Without including any pictures, copy every line below exactly.

══ Data excerpt

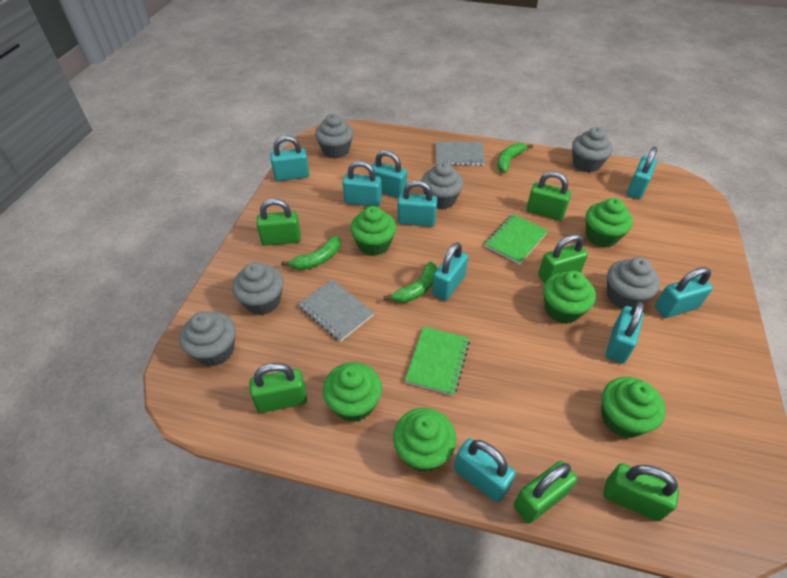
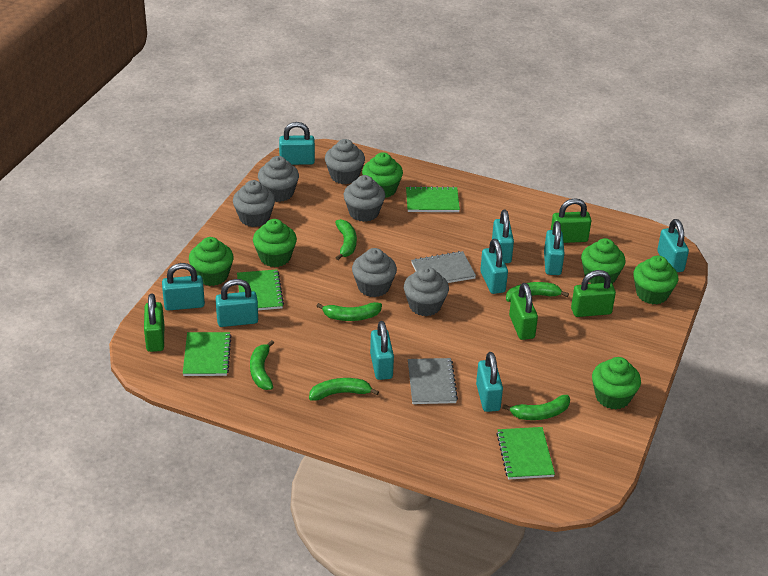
green banana: 3 -> 6
green notebook: 2 -> 4
green padlock: 6 -> 4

════

Exercise solution:
green banana: 3 -> 6
green notebook: 2 -> 4
green padlock: 6 -> 4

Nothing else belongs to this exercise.